··· Excerpted data
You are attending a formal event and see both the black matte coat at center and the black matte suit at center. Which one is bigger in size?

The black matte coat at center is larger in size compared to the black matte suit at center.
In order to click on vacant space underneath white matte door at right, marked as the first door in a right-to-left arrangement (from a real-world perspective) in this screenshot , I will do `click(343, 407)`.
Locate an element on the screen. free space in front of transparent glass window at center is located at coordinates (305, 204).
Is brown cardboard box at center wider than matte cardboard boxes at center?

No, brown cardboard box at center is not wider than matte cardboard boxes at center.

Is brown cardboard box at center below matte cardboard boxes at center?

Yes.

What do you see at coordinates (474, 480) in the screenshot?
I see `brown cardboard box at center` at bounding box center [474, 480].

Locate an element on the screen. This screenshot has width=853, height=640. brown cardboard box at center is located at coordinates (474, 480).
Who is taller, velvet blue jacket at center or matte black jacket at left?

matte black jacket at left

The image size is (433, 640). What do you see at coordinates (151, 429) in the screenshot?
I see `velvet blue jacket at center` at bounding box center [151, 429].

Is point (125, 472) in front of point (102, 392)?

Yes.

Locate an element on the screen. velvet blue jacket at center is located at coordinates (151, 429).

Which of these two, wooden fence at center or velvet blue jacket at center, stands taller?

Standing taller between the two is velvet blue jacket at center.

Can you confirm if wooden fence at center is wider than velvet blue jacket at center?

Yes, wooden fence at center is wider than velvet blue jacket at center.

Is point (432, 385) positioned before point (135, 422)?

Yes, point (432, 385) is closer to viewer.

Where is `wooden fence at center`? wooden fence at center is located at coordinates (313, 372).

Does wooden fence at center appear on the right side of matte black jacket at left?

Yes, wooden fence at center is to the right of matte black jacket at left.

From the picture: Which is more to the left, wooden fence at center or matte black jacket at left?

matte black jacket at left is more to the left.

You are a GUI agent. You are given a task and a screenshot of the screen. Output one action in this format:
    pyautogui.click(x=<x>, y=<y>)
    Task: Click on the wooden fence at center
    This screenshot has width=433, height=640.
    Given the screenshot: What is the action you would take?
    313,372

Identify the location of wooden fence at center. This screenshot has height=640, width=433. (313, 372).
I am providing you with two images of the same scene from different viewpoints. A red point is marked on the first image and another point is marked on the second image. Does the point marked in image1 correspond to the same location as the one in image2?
······
◆ Aim
Please copy out the records again, unchanged, from the line containing "What do you see at coordinates (474, 480)" through the end of the records, including both of those lines.

◆ The answer
What do you see at coordinates (474, 480) in the screenshot?
I see `brown cardboard box at center` at bounding box center [474, 480].

Locate an element on the screen. This screenshot has width=853, height=640. brown cardboard box at center is located at coordinates (474, 480).
Who is taller, velvet blue jacket at center or matte black jacket at left?

matte black jacket at left

The image size is (433, 640). What do you see at coordinates (151, 429) in the screenshot?
I see `velvet blue jacket at center` at bounding box center [151, 429].

Is point (125, 472) in front of point (102, 392)?

Yes.

Locate an element on the screen. velvet blue jacket at center is located at coordinates (151, 429).

Which of these two, wooden fence at center or velvet blue jacket at center, stands taller?

Standing taller between the two is velvet blue jacket at center.

Can you confirm if wooden fence at center is wider than velvet blue jacket at center?

Yes, wooden fence at center is wider than velvet blue jacket at center.

Is point (432, 385) positioned before point (135, 422)?

Yes, point (432, 385) is closer to viewer.

Where is `wooden fence at center`? wooden fence at center is located at coordinates (313, 372).

Does wooden fence at center appear on the right side of matte black jacket at left?

Yes, wooden fence at center is to the right of matte black jacket at left.

From the picture: Which is more to the left, wooden fence at center or matte black jacket at left?

matte black jacket at left is more to the left.

You are a GUI agent. You are given a task and a screenshot of the screen. Output one action in this format:
    pyautogui.click(x=<x>, y=<y>)
    Task: Click on the wooden fence at center
    This screenshot has width=433, height=640.
    Given the screenshot: What is the action you would take?
    313,372

Identify the location of wooden fence at center. This screenshot has height=640, width=433. (313, 372).
I am providing you with two images of the same scene from different viewpoints. A red point is marked on the first image and another point is marked on the second image. Does the point marked in image1 correspond to the same location as the one in image2?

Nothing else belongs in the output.